══ DATA

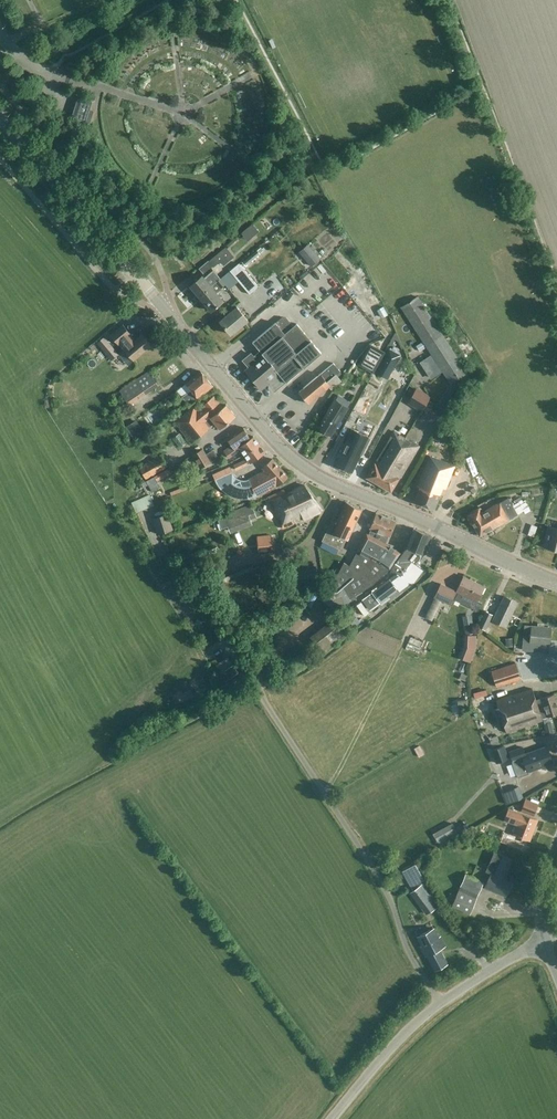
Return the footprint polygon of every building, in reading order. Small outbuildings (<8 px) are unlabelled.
[(80,77),(90,81),(94,73),(84,68),(80,77)] [(71,117),(85,122),(92,100),(78,95),(71,117)] [(252,224),(241,233),(247,241),(259,232),(252,224)] [(311,246),(325,261),(332,255),(319,239),(311,246)] [(299,252),(312,266),(321,259),(308,244),(299,252)] [(234,257),(226,247),(209,261),(209,260),(199,268),(203,274),(213,266),(213,267),(220,261),(223,266),(234,257)] [(257,250),(242,262),(245,266),(246,265),(247,266),(248,265),(247,264),(252,261),(253,260),(257,256),(257,257),(259,256),(258,255),(260,254),(257,250)] [(239,263),(220,278),(226,285),(229,289),(239,281),(250,294),(259,287),(239,263)] [(213,269),(203,277),(202,276),(190,286),(199,296),(220,278),(216,272),(213,269)] [(216,293),(226,285),(220,278),(199,296),(211,311),(223,301),(216,293)] [(348,295),(358,287),(351,278),(343,285),(338,279),(336,280),(348,295)] [(310,279),(299,286),(304,295),(315,288),(310,279)] [(383,289),(377,292),(386,311),(392,308),(383,289)] [(237,301),(241,306),(250,298),(246,293),(237,301)] [(401,307),(450,383),(467,373),(418,297),(401,307)] [(247,320),(236,307),(219,321),(230,334),(247,320)] [(245,370),(261,389),(279,374),(286,382),(321,353),(296,324),(290,329),(282,319),(277,324),(275,322),(252,342),(260,351),(253,357),(250,354),(243,360),(249,367),(245,370)] [(472,340),(477,338),(471,323),(465,325),(472,340)] [(124,349),(133,360),(151,345),(141,334),(134,340),(129,334),(130,333),(122,324),(110,334),(118,343),(119,343),(124,349)] [(111,346),(104,337),(97,342),(104,352),(111,346)] [(384,353),(369,345),(358,365),(373,373),(384,353)] [(396,363),(400,355),(389,349),(376,372),(387,379),(393,369),(396,363)] [(197,364),(204,359),(197,351),(191,356),(197,364)] [(346,357),(337,363),(343,371),(351,364),(346,357)] [(320,374),(299,391),(309,403),(329,386),(331,388),(340,381),(336,375),(340,371),(333,363),(320,374)] [(182,396),(188,404),(198,398),(213,386),(200,370),(185,383),(190,389),(182,396)] [(159,385),(150,371),(120,392),(129,406),(159,385)] [(365,378),(356,395),(364,399),(373,382),(365,378)] [(417,387),(407,403),(421,412),(431,396),(417,387)] [(174,421),(183,432),(190,441),(215,422),(220,428),(235,416),(226,404),(222,407),(214,396),(197,409),(194,405),(174,421)] [(176,412),(170,400),(157,407),(163,419),(176,412)] [(334,400),(319,426),(332,433),(347,408),(334,400)] [(423,425),(432,425),(432,417),(423,416),(423,425)] [(143,431),(136,420),(126,426),(133,438),(143,431)] [(229,457),(240,449),(255,438),(254,436),(250,438),(242,427),(226,438),(231,444),(224,450),(229,457)] [(373,436),(352,427),(334,466),(355,475),(373,436)] [(440,430),(434,439),(443,444),(449,435),(440,430)] [(366,477),(377,484),(389,465),(405,438),(394,431),(366,477)] [(265,452),(255,438),(240,449),(247,458),(234,465),(236,469),(251,462),(265,452)] [(377,484),(391,492),(419,446),(405,438),(389,465),(377,484)] [(203,448),(191,455),(200,468),(218,457),(214,449),(206,454),(203,448)] [(168,467),(160,454),(151,460),(139,467),(146,479),(168,467)] [(415,501),(423,505),(429,490),(430,490),(441,460),(430,456),(418,486),(421,487),(415,501)] [(264,470),(248,479),(257,495),(265,491),(264,490),(277,484),(278,485),(288,475),(273,459),(263,468),(264,470)] [(434,509),(443,489),(443,488),(446,489),(455,466),(441,460),(430,490),(429,490),(423,505),(434,509)] [(171,473),(169,468),(146,481),(151,491),(160,486),(157,481),(171,473)] [(220,472),(212,475),(214,480),(222,477),(220,472)] [(176,484),(144,495),(147,505),(174,497),(173,491),(178,489),(176,484)] [(284,490),(269,497),(282,528),(323,510),(304,485),(285,493),(284,490)] [(480,536),(518,514),(523,510),(518,501),(512,505),(508,497),(482,512),(479,508),(467,514),(480,536)] [(205,501),(199,503),(203,515),(209,513),(205,501)] [(339,547),(344,537),(347,539),(362,509),(347,502),(338,519),(334,517),(323,539),(324,540),(320,547),(336,555),(339,547)] [(250,520),(256,518),(251,504),(217,517),(221,529),(228,526),(230,533),(252,525),(250,520)] [(351,601),(357,597),(355,595),(373,584),(389,568),(400,552),(390,545),(385,543),(388,535),(389,535),(396,520),(377,512),(371,527),(372,528),(369,534),(367,533),(349,565),(344,562),(332,584),(338,587),(331,600),(337,609),(351,600),(351,601)] [(168,513),(154,518),(152,518),(154,523),(157,534),(173,529),(168,513)] [(540,521),(537,530),(543,532),(546,523),(540,521)] [(548,526),(543,546),(556,550),(556,528),(548,526)] [(393,570),(400,575),(412,560),(416,564),(422,557),(423,553),(431,535),(414,527),(406,546),(407,546),(389,570),(392,572),(393,570)] [(271,539),(271,535),(257,536),(258,544),(259,554),(273,553),(272,539),(271,539)] [(315,568),(285,573),(287,586),(317,581),(315,568)] [(467,605),(475,609),(478,611),(482,603),(478,600),(484,586),(464,576),(456,591),(441,583),(436,592),(434,597),(451,606),(455,599),(466,605),(467,605)] [(390,579),(372,592),(380,603),(398,589),(390,579)] [(325,586),(316,595),(324,603),(333,594),(325,586)] [(493,620),(506,626),(517,602),(505,596),(493,620)] [(492,629),(488,627),(493,615),(486,611),(478,626),(483,629),(482,632),(489,635),(492,629)] [(474,633),(472,615),(462,616),(465,635),(474,633)] [(335,621),(312,639),(322,652),(345,634),(335,621)] [(525,625),(523,650),(548,652),(549,644),(550,644),(551,628),(531,626),(525,625)] [(419,634),(416,641),(428,646),(431,638),(419,634)] [(465,636),(464,646),(459,658),(470,663),(475,650),(475,636),(465,636)] [(492,671),(497,687),(521,679),(515,663),(492,671)] [(233,665),(220,673),(225,681),(238,673),(233,665)] [(496,700),(507,732),(543,721),(542,718),(556,713),(556,704),(554,694),(536,700),(532,689),(496,700)] [(484,703),(495,699),(493,694),(482,698),(484,703)] [(552,722),(543,724),(546,734),(556,732),(555,726),(553,727),(552,722)] [(486,749),(500,744),(498,736),(483,740),(486,749)] [(428,743),(422,746),(427,753),(433,750),(428,743)] [(509,759),(504,745),(491,749),(496,764),(509,759)] [(529,774),(528,772),(553,763),(547,746),(525,754),(523,747),(510,752),(513,761),(512,762),(518,778),(529,774)] [(524,799),(519,787),(502,793),(506,805),(524,799)] [(522,810),(534,814),(538,804),(525,799),(522,810)] [(538,819),(522,813),(509,808),(505,819),(518,824),(514,834),(530,840),(538,819)] [(452,823),(433,834),(440,846),(459,835),(452,823)] [(503,855),(495,851),(486,871),(491,874),(486,887),(506,896),(512,882),(504,879),(513,859),(503,855)] [(466,874),(461,886),(479,895),(484,882),(466,874)] [(410,892),(427,914),(437,906),(421,884),(410,892)] [(459,890),(457,896),(450,892),(447,899),(454,902),(452,906),(470,914),(477,899),(459,890)] [(433,928),(418,936),(422,945),(421,946),(426,956),(428,955),(435,970),(446,964),(439,950),(445,947),(440,936),(438,937),(433,928)]
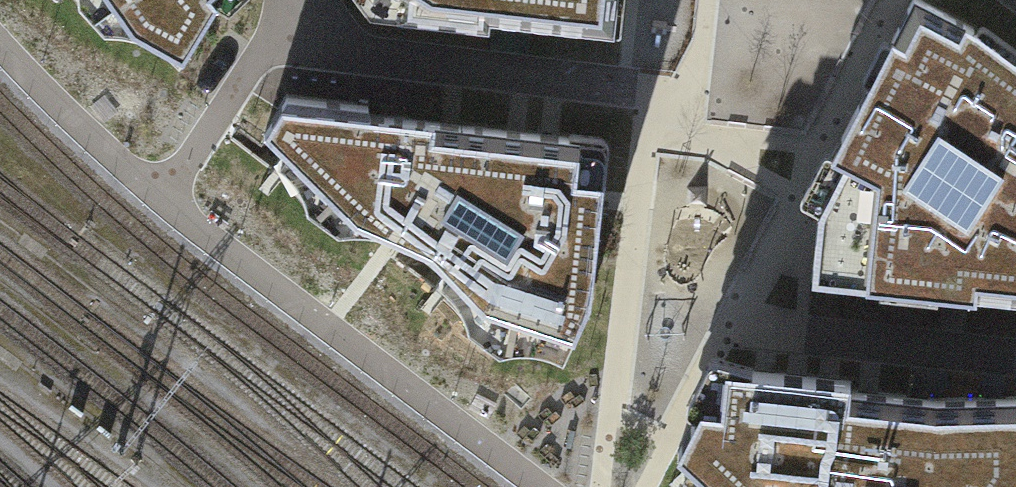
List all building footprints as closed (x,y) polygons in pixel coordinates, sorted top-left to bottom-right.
[(80,1),(106,28),(115,28),(128,28),(142,32),(153,38),(164,45),(178,56),(213,0),(80,0),(80,1)] [(369,13),(488,26),(490,17),(622,32),(625,0),(359,0),(369,13)] [(927,0),(909,0),(822,168),(813,275),(1015,296),(1015,54),(978,25),(927,0)] [(363,105),(288,98),(267,131),(287,150),(314,144),(326,176),(307,187),(308,204),(339,227),(363,226),(383,229),(397,233),(410,238),(425,247),(438,258),(448,269),(473,257),(493,294),(469,307),(470,324),(498,345),(509,344),(521,342),(532,343),(548,347),(561,352),(583,305),(560,294),(566,260),(590,263),(603,141),(362,115),(363,105)] [(724,366),(680,448),(692,460),(720,462),(733,484),(728,486),(1010,486),(1013,474),(1015,474),(1015,394),(936,396),(849,388),(850,378),(724,366)]
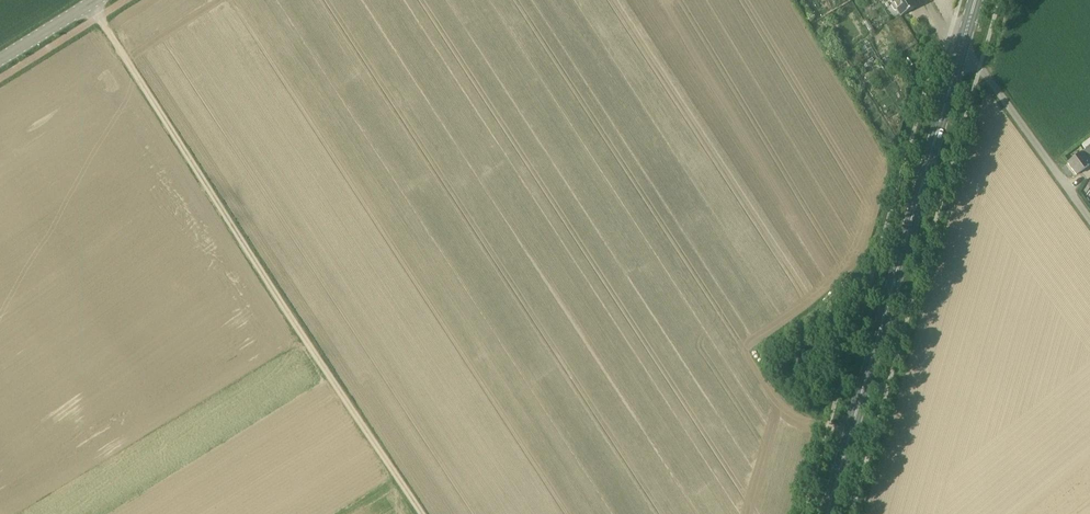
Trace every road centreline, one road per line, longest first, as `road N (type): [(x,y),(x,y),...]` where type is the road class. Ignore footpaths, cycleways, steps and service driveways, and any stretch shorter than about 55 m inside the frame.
road 1 (track): [(423,513),(101,16)]
road 2 (primary): [(834,513),(980,0)]
road 3 (track): [(1089,216),(966,49)]

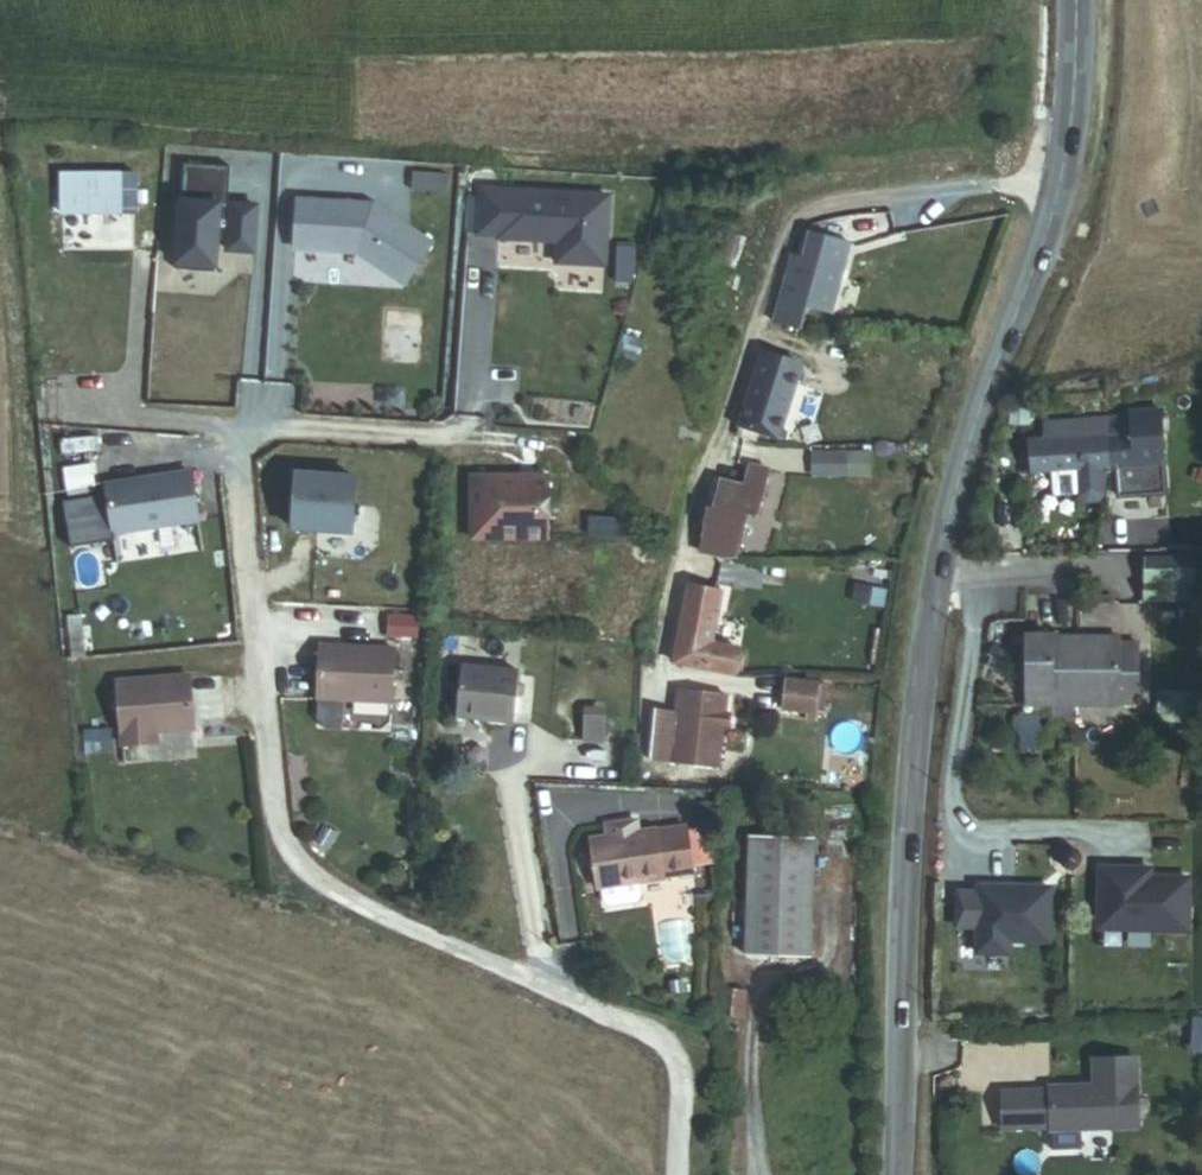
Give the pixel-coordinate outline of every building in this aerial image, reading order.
[(250,254),(254,209),(225,206),(228,168),(182,164),(172,271),(212,274),(214,244),(225,245),(225,252),(250,254)] [(137,214),(137,173),(61,174),(61,215),(137,214)] [(633,209),(506,198),(502,242),(523,244),(522,247),(581,252),(579,273),(627,277),(633,209)] [(374,204),(297,199),(294,250),(357,254),(404,286),(432,243),(374,204)] [(745,237),(729,231),(720,256),(736,262),(745,237)] [(807,262),(795,258),(775,323),(802,332),(809,310),(833,318),(854,249),(815,237),(807,262)] [(807,371),(766,359),(763,370),(744,433),(764,439),(785,445),(807,371)] [(1028,476),(1117,468),(1145,466),(1163,465),(1159,412),(1130,414),(1130,420),(1084,423),(1085,439),(1045,442),(1025,444),(1028,476)] [(1085,439),(1084,423),(1044,427),(1045,442),(1085,439)] [(764,439),(744,433),(742,443),(761,449),(764,439)] [(854,456),(828,456),(828,475),(854,475),(854,456)] [(1146,481),(1145,466),(1117,468),(1118,483),(1146,481)] [(351,470),(293,467),(291,523),(348,526),(351,470)] [(472,468),(472,530),(548,531),(548,469),(472,468)] [(191,472),(107,484),(115,535),(198,522),(191,472)] [(751,495),(727,488),(720,517),(715,515),(710,533),(711,533),(705,557),(732,564),(743,564),(745,553),(734,550),(741,518),(765,524),(776,478),(757,473),(751,495)] [(1176,582),(1194,582),(1193,556),(1143,558),(1145,604),(1177,602),(1176,582)] [(896,593),(861,586),(857,609),(891,616),(896,593)] [(714,655),(726,600),(698,593),(681,666),(741,680),(745,662),(714,655)] [(1106,701),(1126,700),(1123,640),(1104,641),(1103,635),(1045,638),(1045,637),(1020,638),(1024,709),(1049,707),(1048,693),(1106,690),(1106,701)] [(394,649),(321,646),(318,700),(392,703),(394,649)] [(605,653),(578,651),(574,729),(601,731),(602,708),(604,666),(605,653)] [(190,675),(118,681),(122,745),(158,743),(157,732),(193,730),(190,675)] [(521,683),(445,678),(442,724),(518,729),(519,705),(528,705),(529,695),(520,694),(521,683)] [(1107,704),(1106,701),(1106,690),(1048,693),(1049,707),(1107,704)] [(824,695),(790,691),(786,720),(820,724),(824,695)] [(1195,696),(1154,694),(1153,721),(1193,723),(1195,696)] [(653,764),(733,775),(740,721),(733,720),(735,703),(685,696),(682,719),(660,716),(653,764)] [(623,825),(606,828),(607,836),(592,838),(599,889),(602,888),(604,902),(611,907),(637,903),(642,897),(639,883),(665,879),(665,878),(692,874),(686,827),(658,830),(658,829),(624,834),(623,825)] [(813,838),(749,836),(746,956),(810,958),(813,838)] [(1182,936),(1182,884),(1144,884),(1115,884),(1115,875),(1093,875),(1093,936),(1182,936)] [(972,903),(953,903),(953,937),(973,937),(973,960),(1004,960),(1004,950),(1045,950),(1044,896),(972,897),(972,903)] [(1188,1056),(1201,1056),(1201,1024),(1188,1024),(1188,1056)] [(1048,1136),(1134,1132),(1132,1064),(1090,1065),(1091,1092),(1046,1094),(1046,1097),(999,1099),(1000,1135),(1048,1133),(1048,1136)]
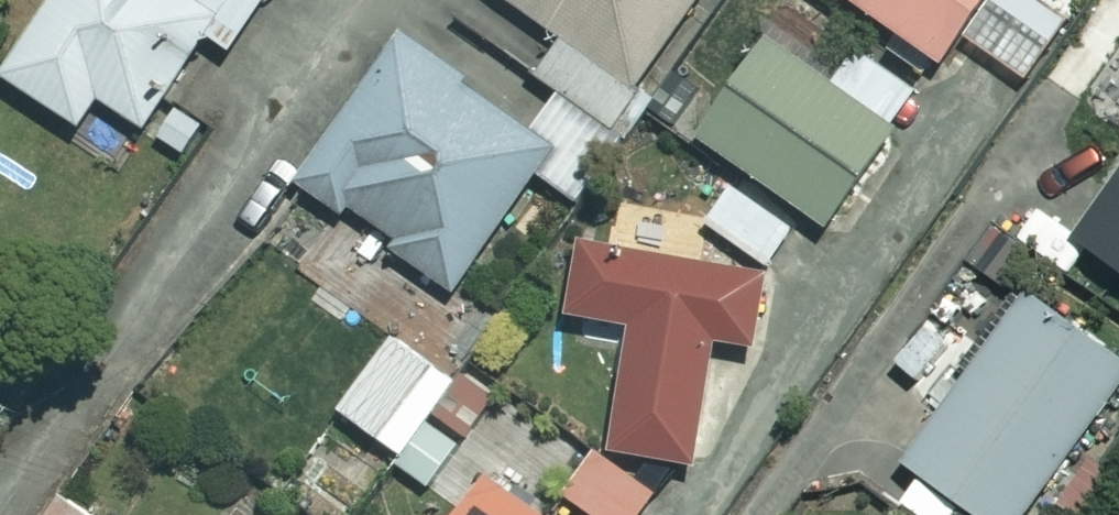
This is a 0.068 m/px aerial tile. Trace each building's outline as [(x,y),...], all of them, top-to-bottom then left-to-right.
[(279,0),(68,0),(15,79),(95,132),(114,102),(157,131),(221,35),(245,52),(279,0)] [(629,135),(659,93),(652,88),(714,0),(517,0),(575,41),(549,78),(572,94),(629,135)] [(897,47),(931,71),(942,56),(958,67),(976,41),(1035,82),(1076,24),(1042,0),(861,0),(907,32),(897,47)] [(629,135),(572,94),(544,134),(415,42),(313,185),(358,218),(338,245),(385,279),(405,251),(467,295),(553,175),(585,198),(629,135)] [(908,133),(933,97),(866,49),(841,84),(785,44),(715,140),(844,233),(914,138),(908,133)] [(779,269),(805,232),(743,187),(749,179),(718,157),(697,186),(729,208),(717,226),(779,269)] [(1084,249),(1118,271),(1118,193),(1084,249)] [(705,473),(723,341),(762,346),(772,278),(589,254),(580,322),(643,330),(625,462),(705,473)] [(954,331),(983,352),(968,372),(981,381),(920,467),(987,514),(1039,514),(1118,404),(1118,360),(997,272),(954,331)] [(410,459),(459,402),(440,386),(449,375),(410,342),(352,410),(410,459)] [(606,451),(575,499),(600,514),(656,514),(670,492),(606,451)] [(504,480),(480,514),(554,514),(504,480)] [(72,496),(59,514),(100,514),(72,496)]
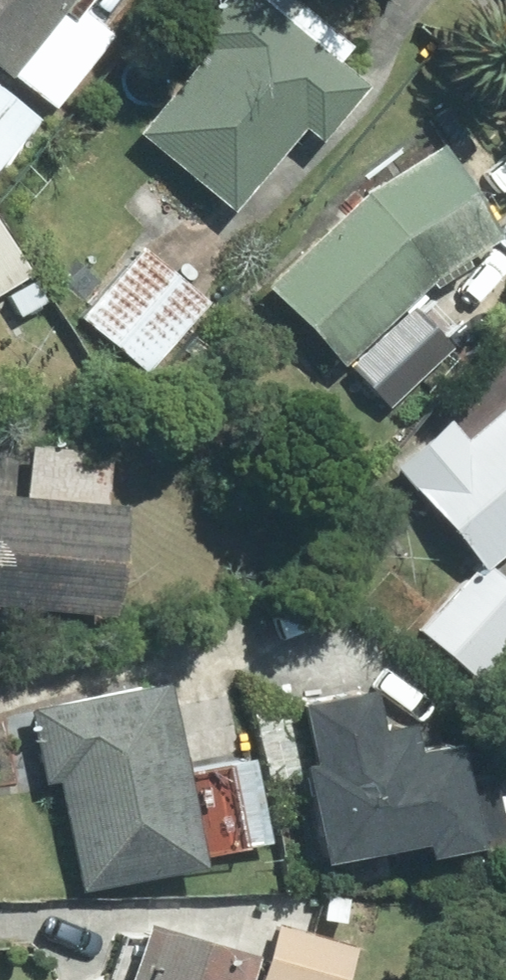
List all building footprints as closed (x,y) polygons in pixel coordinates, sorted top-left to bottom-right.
[(109,33),(75,7),(81,0),(0,0),(0,175),(109,33)] [(132,133),(231,212),(296,132),(312,145),(361,84),(257,0),(213,0),(184,36),(200,49),(132,133)] [(428,141),(265,284),(380,415),(449,354),(407,306),(501,224),(428,141)] [(42,303),(0,229),(0,295),(1,294),(14,319),(42,303)] [(141,246),(80,321),(145,374),(206,298),(141,246)] [(475,429),(450,401),(384,458),(483,570),(505,550),(505,402),(475,429)] [(102,619),(112,508),(102,507),(107,449),(24,442),(20,498),(0,496),(0,610),(102,619)] [(417,629),(474,681),(505,646),(505,594),(475,566),(417,629)] [(57,776),(81,892),(199,868),(160,683),(1,716),(16,785),(57,776)] [(362,689),(290,706),(305,768),(292,771),(316,870),(412,847),(415,858),(470,845),(446,747),(406,757),(399,726),(372,733),(362,689)] [(146,924),(123,979),(243,979),(248,967),(146,924)] [(288,929),(274,979),(340,979),(349,945),(288,929)]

════

# HOW TO COMPLETE THIS TASK:
Where a line in the records above contains the string "every", return that line.

# RESULT FOR THIS TASK:
Return the footprint polygon of every building, in reading order. Small outbuildings (<8 px) are unlabelled.
Trace every road centreline, one road per line, longest first, as `road N (type): [(x,y),(x,y),...]` where type is the road class. Ignore footpaths, cycleways, steps and service driveways, and any stretch shorter than about 55 m inside the frame.
Give the pixel-coordinate outline of every building in this aerial image, reading order.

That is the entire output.